Data for this task Start Marker

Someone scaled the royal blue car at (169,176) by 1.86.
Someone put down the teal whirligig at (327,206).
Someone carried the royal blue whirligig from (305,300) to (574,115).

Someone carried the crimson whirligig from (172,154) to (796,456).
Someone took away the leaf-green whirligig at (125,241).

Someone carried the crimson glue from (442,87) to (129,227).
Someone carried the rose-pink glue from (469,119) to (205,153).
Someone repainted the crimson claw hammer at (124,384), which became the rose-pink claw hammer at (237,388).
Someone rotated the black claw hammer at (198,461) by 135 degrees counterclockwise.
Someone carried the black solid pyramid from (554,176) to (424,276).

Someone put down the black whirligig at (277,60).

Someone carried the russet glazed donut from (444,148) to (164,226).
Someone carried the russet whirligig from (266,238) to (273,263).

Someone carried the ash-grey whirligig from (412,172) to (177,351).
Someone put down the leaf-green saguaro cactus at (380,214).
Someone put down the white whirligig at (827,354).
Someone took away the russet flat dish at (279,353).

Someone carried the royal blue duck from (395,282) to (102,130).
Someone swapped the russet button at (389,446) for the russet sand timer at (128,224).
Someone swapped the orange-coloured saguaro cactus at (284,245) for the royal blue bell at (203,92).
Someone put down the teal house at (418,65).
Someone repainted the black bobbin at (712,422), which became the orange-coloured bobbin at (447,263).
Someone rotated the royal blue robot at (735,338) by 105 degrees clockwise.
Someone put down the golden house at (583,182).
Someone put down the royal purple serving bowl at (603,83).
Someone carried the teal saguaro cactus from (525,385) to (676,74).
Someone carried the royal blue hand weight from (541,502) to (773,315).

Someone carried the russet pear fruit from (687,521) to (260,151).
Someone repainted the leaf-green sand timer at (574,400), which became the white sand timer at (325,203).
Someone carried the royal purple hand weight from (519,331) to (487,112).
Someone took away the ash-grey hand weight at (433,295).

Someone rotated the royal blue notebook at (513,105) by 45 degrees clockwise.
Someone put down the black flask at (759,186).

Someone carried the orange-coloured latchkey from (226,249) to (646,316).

Data for this task End Marker

What needs to be done:
Give the number of lines above containing the word "became", with no other text.

Exercise response:
3